### Input data
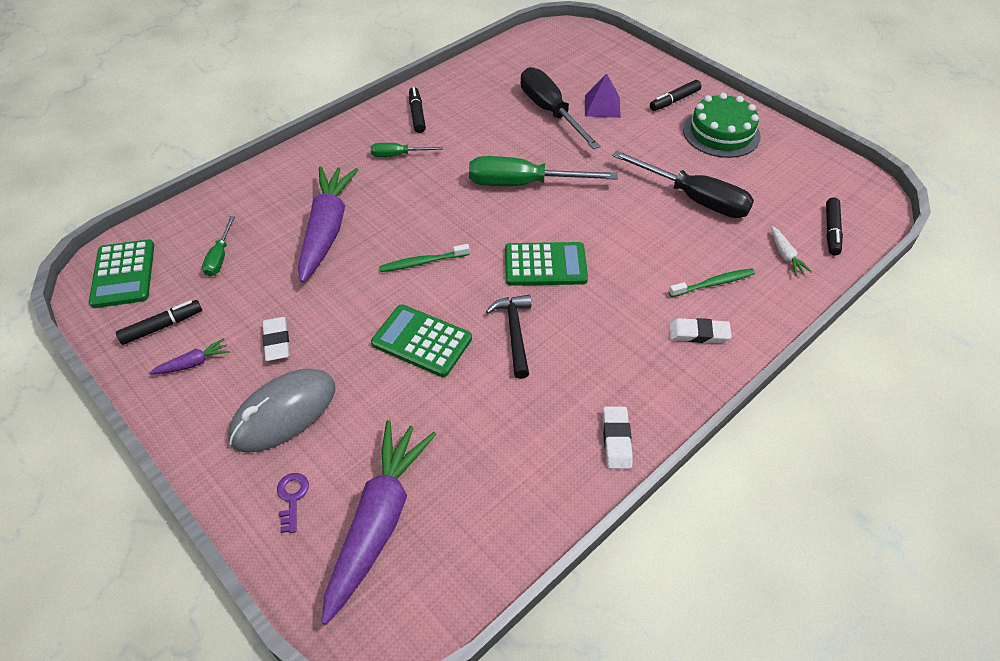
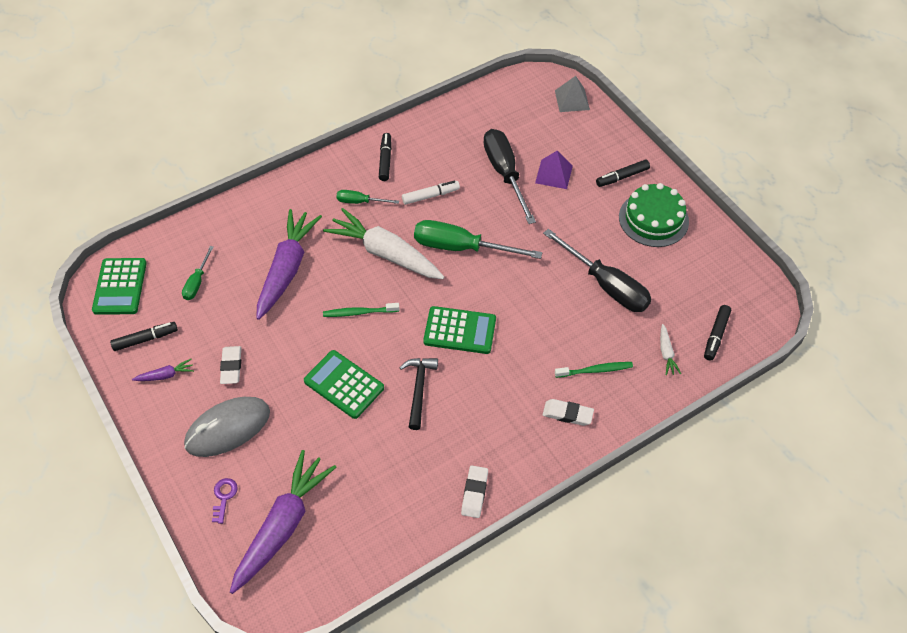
camera: 10 degrees right, 5 degrees up
(438, 200) = (385, 253): none -> white carrot
(475, 140) = (430, 196): none -> white marker
(599, 42) = (572, 100): none -> grey pyramid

### Work request
Exactly as given, transcribe every line of the data, but not its images.

### Reply to the task
camera: 10 degrees right, 5 degrees up
(438, 200) = (385, 253): none -> white carrot
(475, 140) = (430, 196): none -> white marker
(599, 42) = (572, 100): none -> grey pyramid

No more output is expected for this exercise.